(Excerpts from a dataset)
┄┄┄┄┄┄┄┄┄┄┄┄┄┄┄┄┄┄┄┄
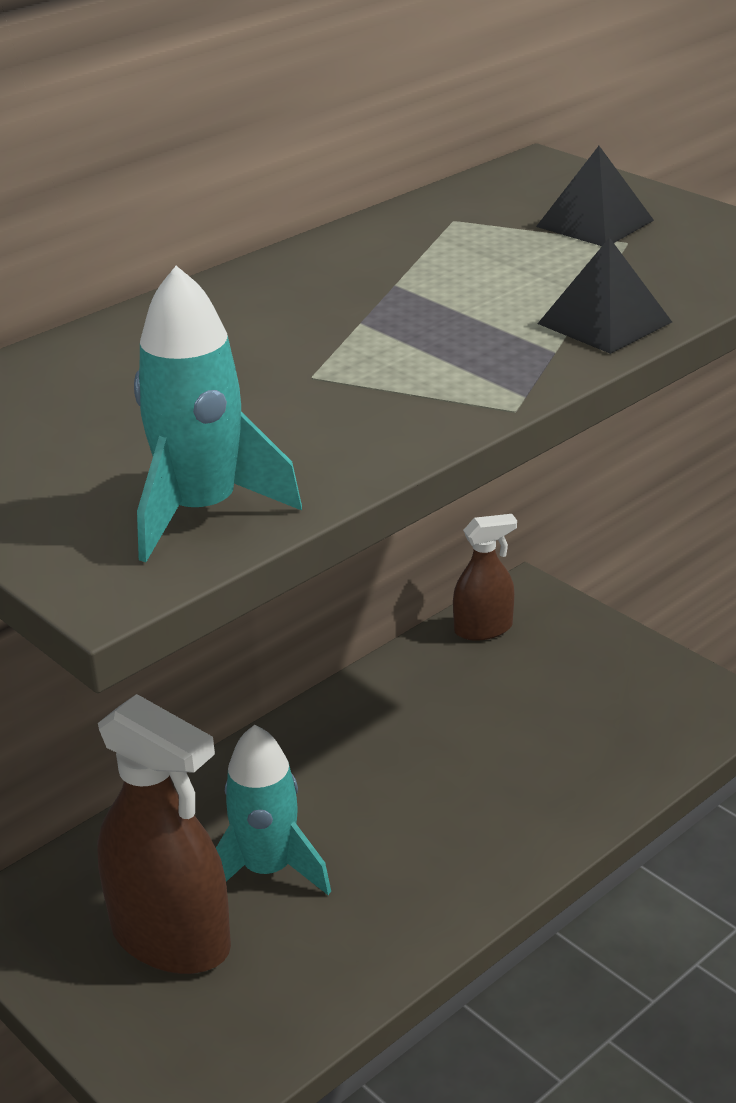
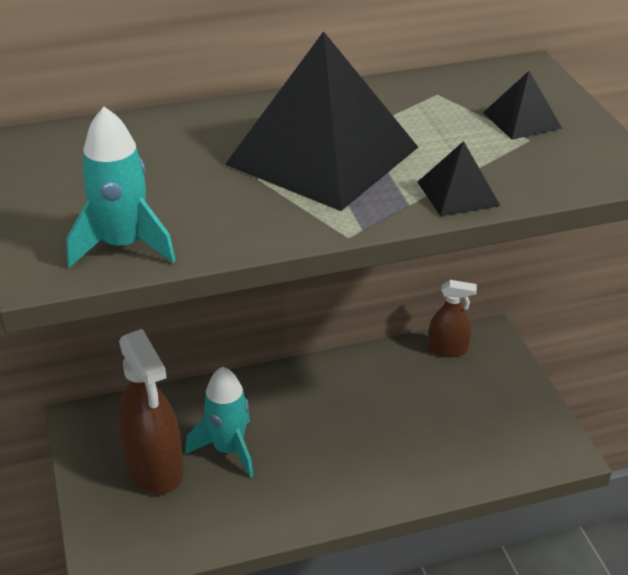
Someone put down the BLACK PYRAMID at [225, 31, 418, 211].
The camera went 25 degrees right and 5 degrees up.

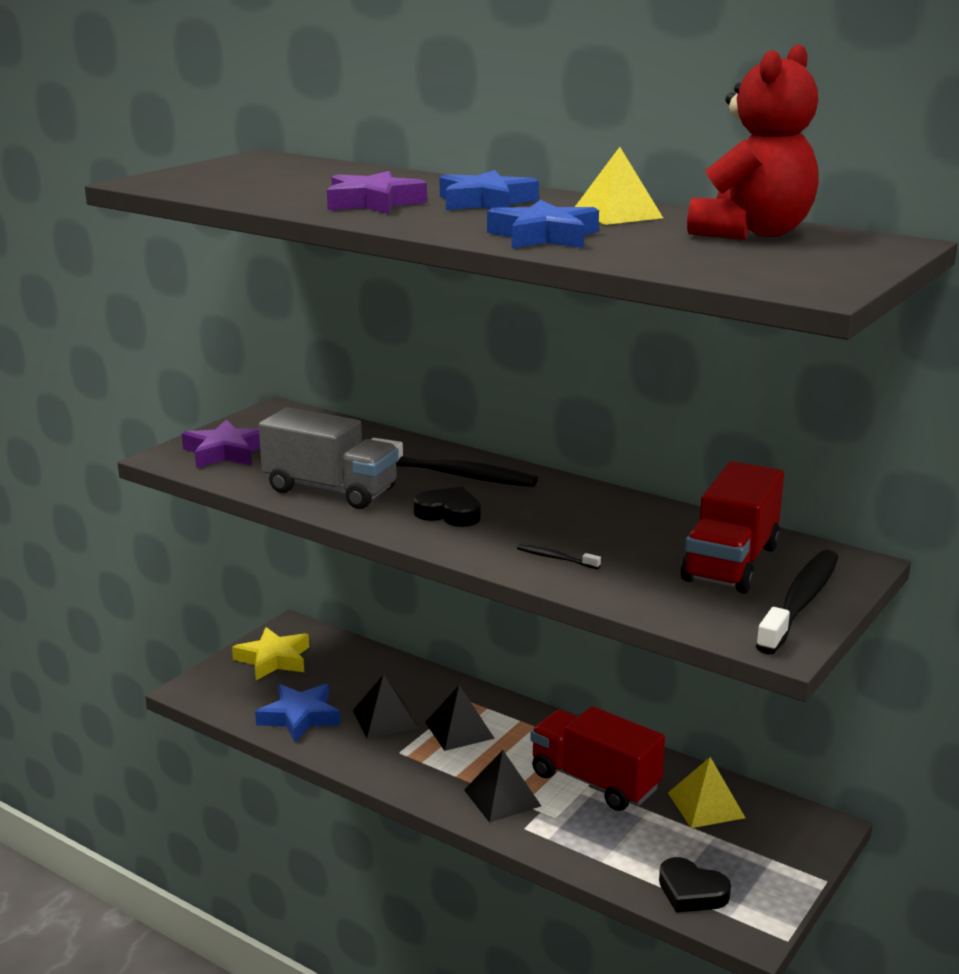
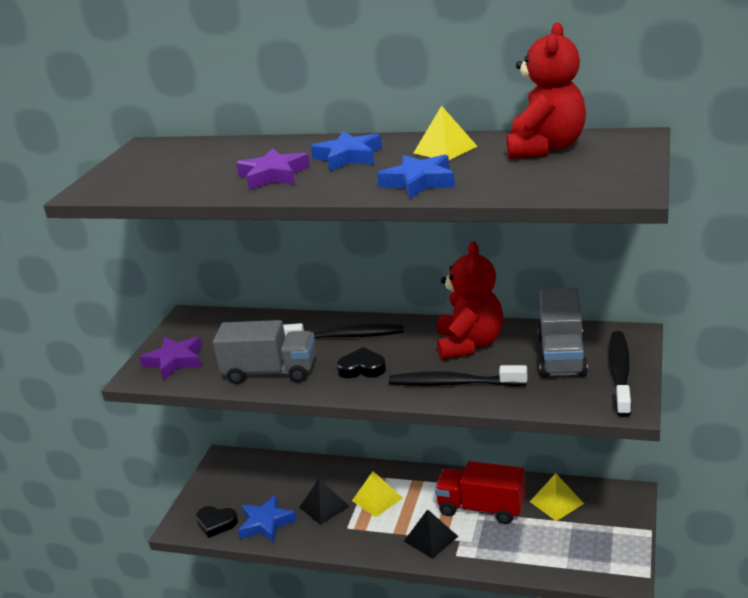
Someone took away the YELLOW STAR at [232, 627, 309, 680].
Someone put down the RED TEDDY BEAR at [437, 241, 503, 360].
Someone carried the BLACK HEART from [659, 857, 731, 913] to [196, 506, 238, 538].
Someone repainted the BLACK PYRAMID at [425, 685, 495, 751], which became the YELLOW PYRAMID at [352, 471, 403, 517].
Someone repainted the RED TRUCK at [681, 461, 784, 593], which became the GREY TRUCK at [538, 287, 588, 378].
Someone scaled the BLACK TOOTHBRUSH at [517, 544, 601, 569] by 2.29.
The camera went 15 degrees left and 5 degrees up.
┄┄┄┄┄┄┄┄┄┄┄┄┄┄┄┄┄┄┄┄
> [Problem to work on]: Reproduce every line from the preceding data in which the word "YELLOW" can be found.

> [Result]:
Someone took away the YELLOW STAR at [232, 627, 309, 680].
Someone repainted the BLACK PYRAMID at [425, 685, 495, 751], which became the YELLOW PYRAMID at [352, 471, 403, 517].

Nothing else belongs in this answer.